#### AIM OF THE EXERCISE
Print exactly, and only, the lines from the one that has "relocated: brown_nut 518, 501 to 147, 157" through the end of the material below, with both ends included and the pictures omitted.

#### EXERCISE DATA

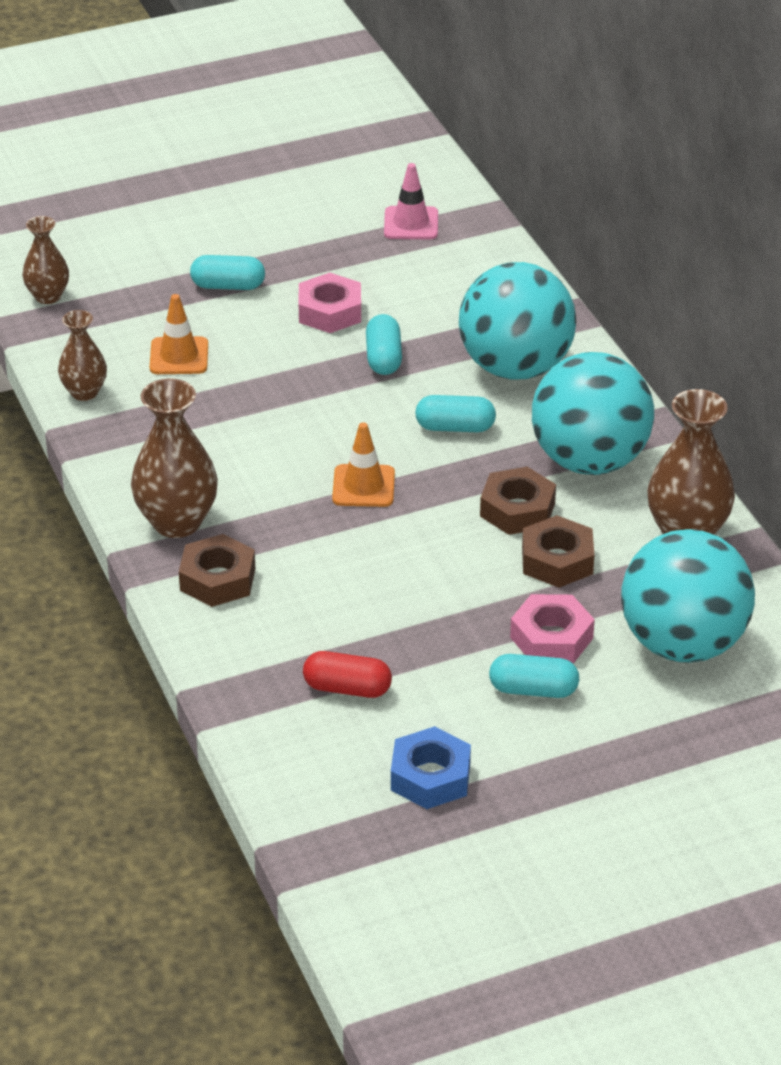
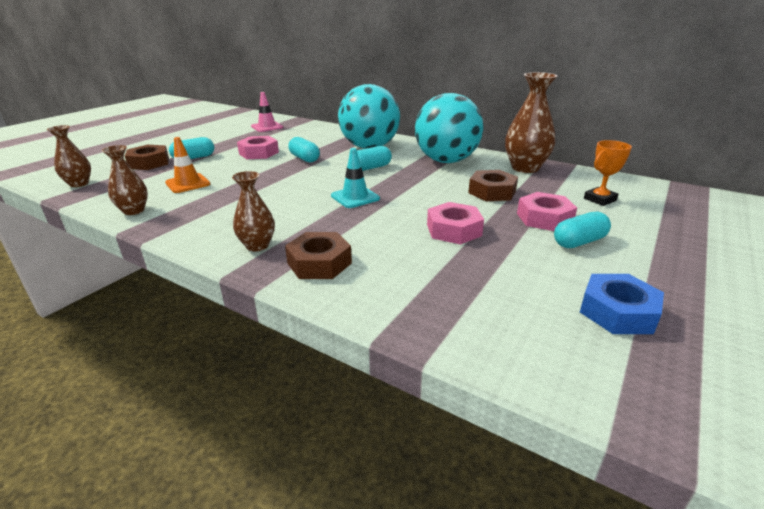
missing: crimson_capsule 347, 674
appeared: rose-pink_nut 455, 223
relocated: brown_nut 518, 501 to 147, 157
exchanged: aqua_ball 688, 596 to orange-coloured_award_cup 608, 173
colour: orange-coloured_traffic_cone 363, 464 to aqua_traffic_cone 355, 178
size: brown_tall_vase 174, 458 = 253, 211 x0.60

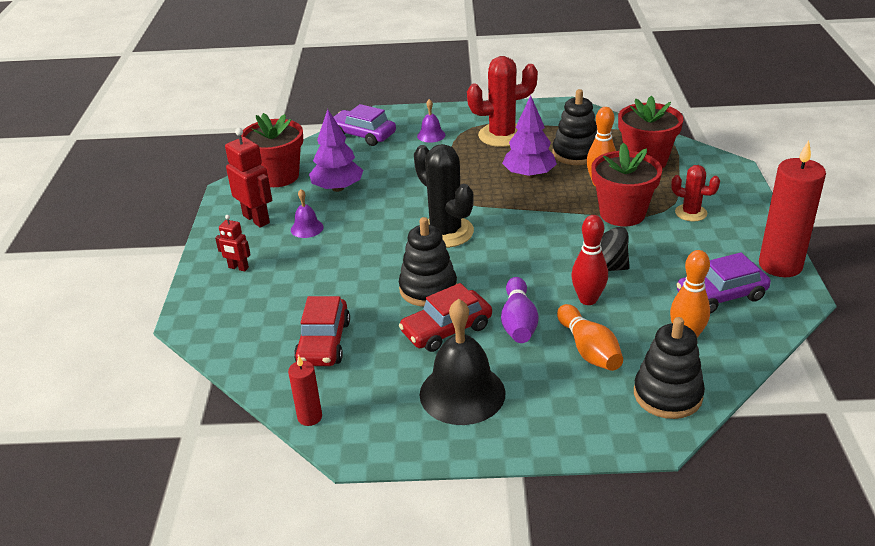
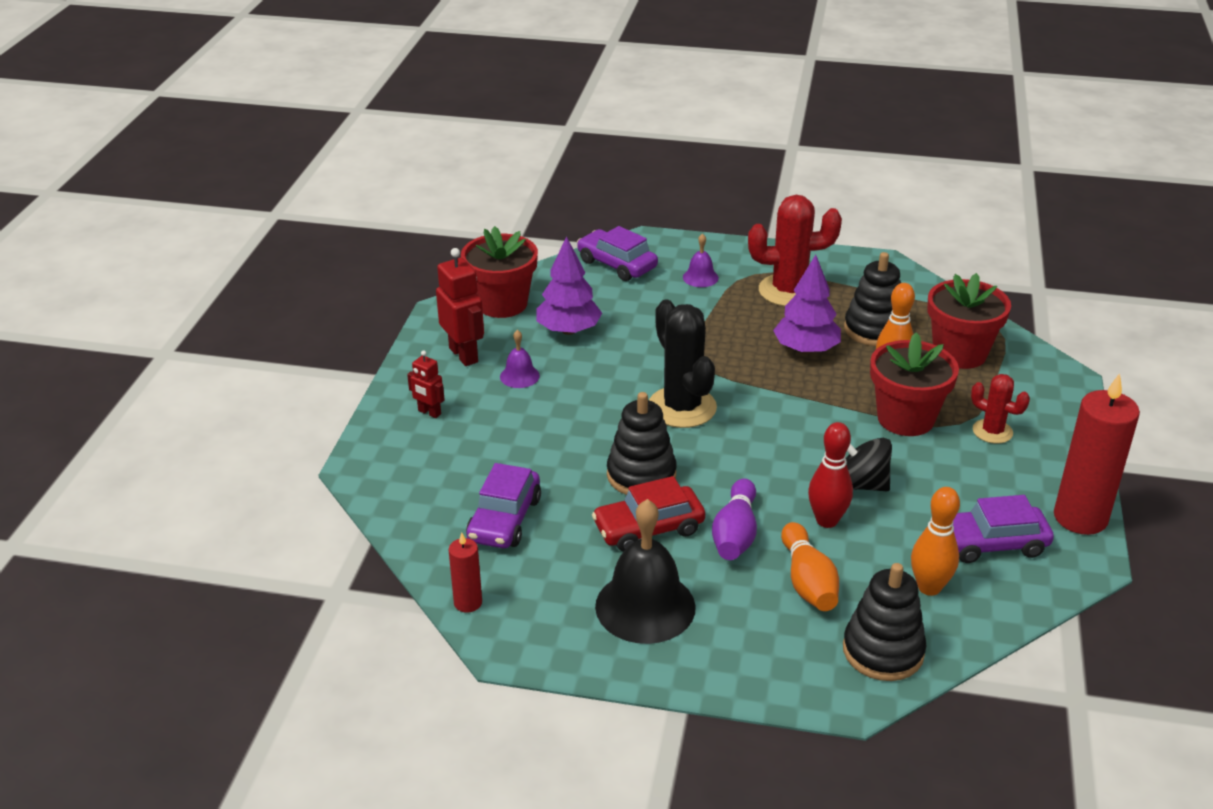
colour: crimson_toy_car 322, 331 to violet_toy_car 503, 505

#### ANSWER SPACE
relocated: brown_nut 518, 501 to 147, 157
exchanged: aqua_ball 688, 596 to orange-coloured_award_cup 608, 173
colour: orange-coloured_traffic_cone 363, 464 to aqua_traffic_cone 355, 178
size: brown_tall_vase 174, 458 = 253, 211 x0.60

colour: crimson_toy_car 322, 331 to violet_toy_car 503, 505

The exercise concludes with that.